[Object change listings]

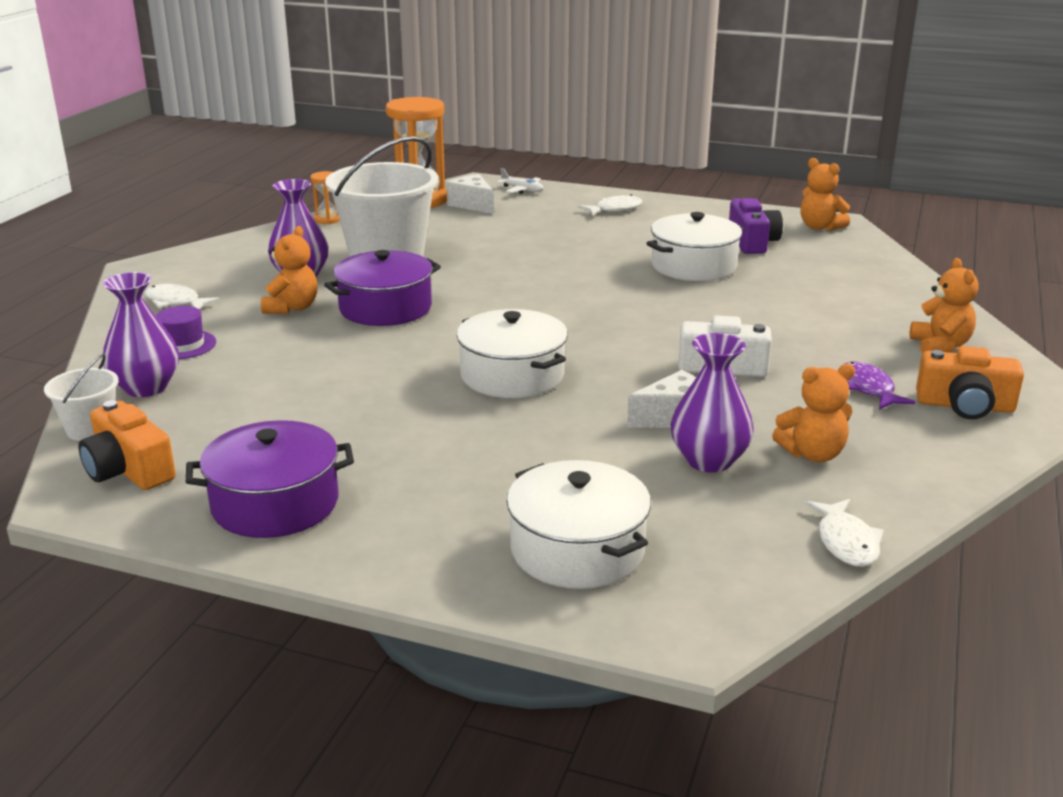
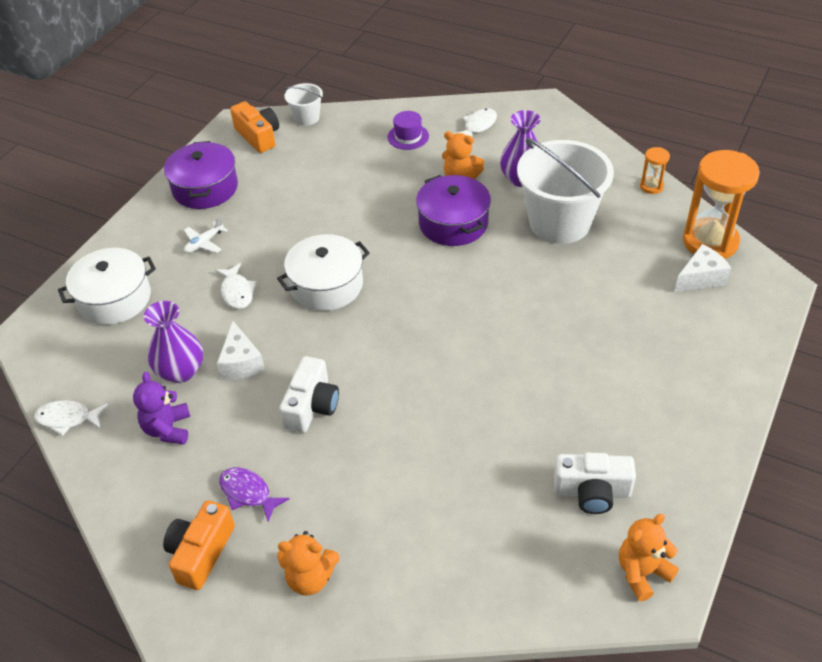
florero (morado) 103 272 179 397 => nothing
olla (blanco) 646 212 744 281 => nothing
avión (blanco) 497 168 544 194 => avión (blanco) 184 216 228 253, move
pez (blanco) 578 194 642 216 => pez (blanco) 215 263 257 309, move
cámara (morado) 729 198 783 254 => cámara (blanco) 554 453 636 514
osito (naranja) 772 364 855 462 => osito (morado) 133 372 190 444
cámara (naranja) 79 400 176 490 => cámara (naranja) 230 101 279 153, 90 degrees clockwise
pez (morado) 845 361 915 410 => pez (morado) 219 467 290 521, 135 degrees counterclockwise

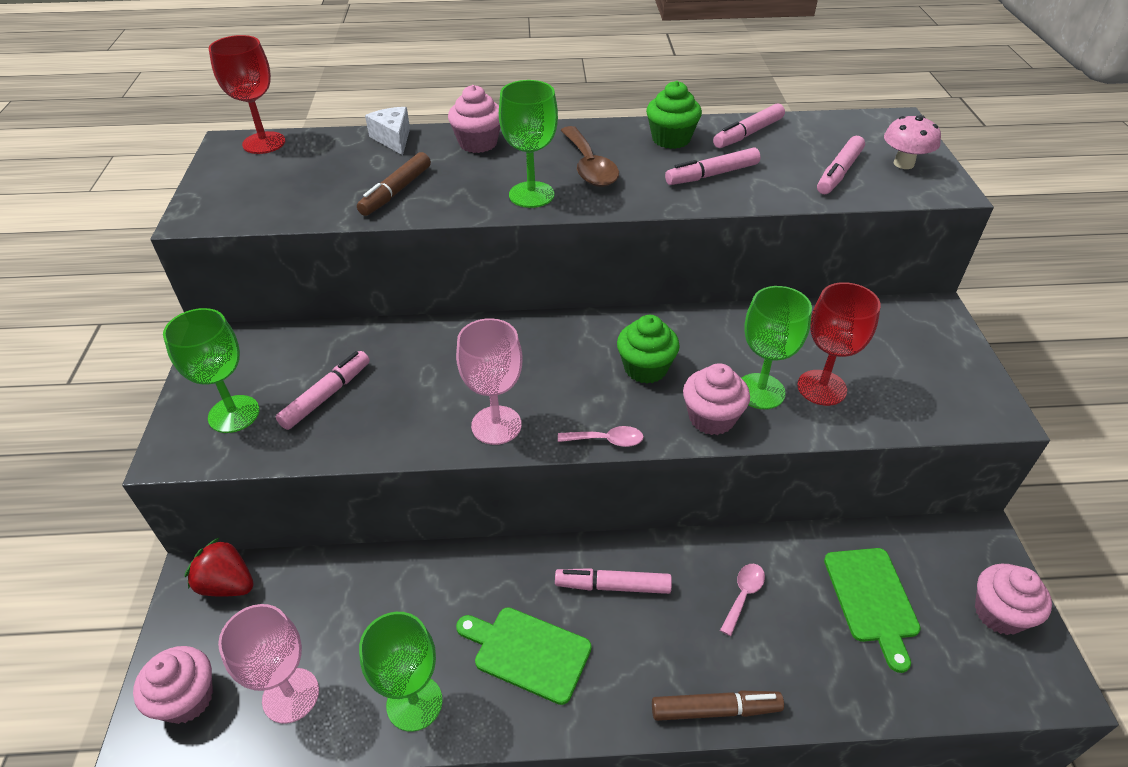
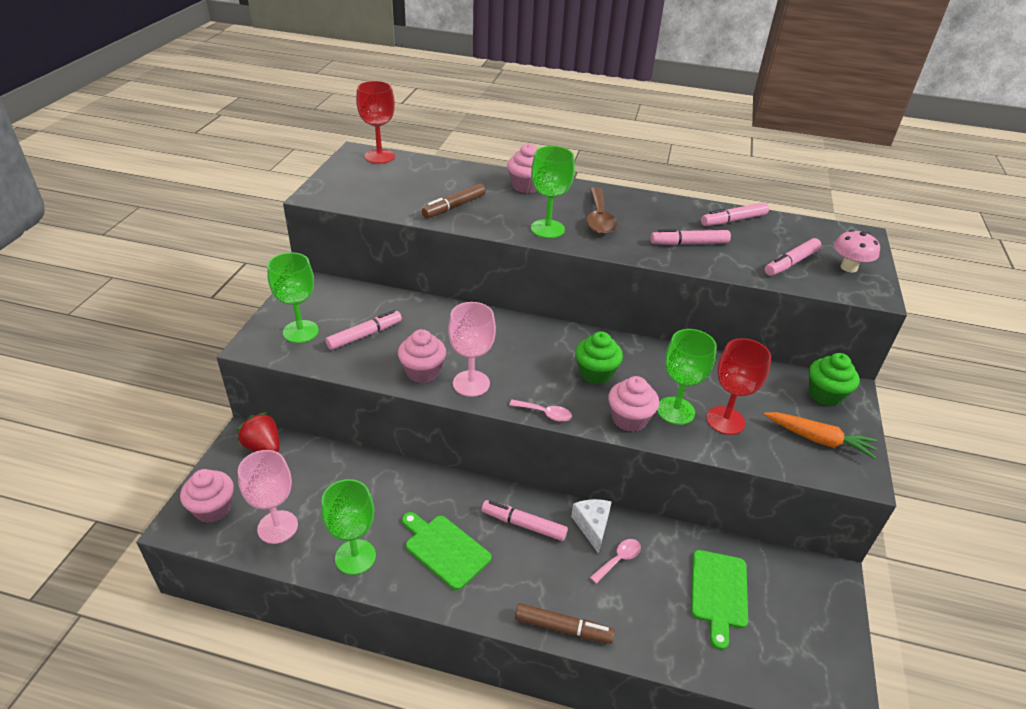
nothing => zanahoria (naranja) 764 412 877 459
queso (blanco) 365 107 410 155 => queso (blanco) 571 499 612 554, move
magdalena (verde) 646 81 702 149 => magdalena (verde) 809 353 860 406, move
magdalena (rosa) 975 564 1052 635 => magdalena (rosa) 398 329 446 383, move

**Work order:**
Reproduce each entry exactly as given; no pictures, please.

**Problem solution:**
florero (morado) 103 272 179 397 => nothing
olla (blanco) 646 212 744 281 => nothing
avión (blanco) 497 168 544 194 => avión (blanco) 184 216 228 253, move
pez (blanco) 578 194 642 216 => pez (blanco) 215 263 257 309, move
cámara (morado) 729 198 783 254 => cámara (blanco) 554 453 636 514
osito (naranja) 772 364 855 462 => osito (morado) 133 372 190 444
cámara (naranja) 79 400 176 490 => cámara (naranja) 230 101 279 153, 90 degrees clockwise
pez (morado) 845 361 915 410 => pez (morado) 219 467 290 521, 135 degrees counterclockwise

nothing => zanahoria (naranja) 764 412 877 459
queso (blanco) 365 107 410 155 => queso (blanco) 571 499 612 554, move
magdalena (verde) 646 81 702 149 => magdalena (verde) 809 353 860 406, move
magdalena (rosa) 975 564 1052 635 => magdalena (rosa) 398 329 446 383, move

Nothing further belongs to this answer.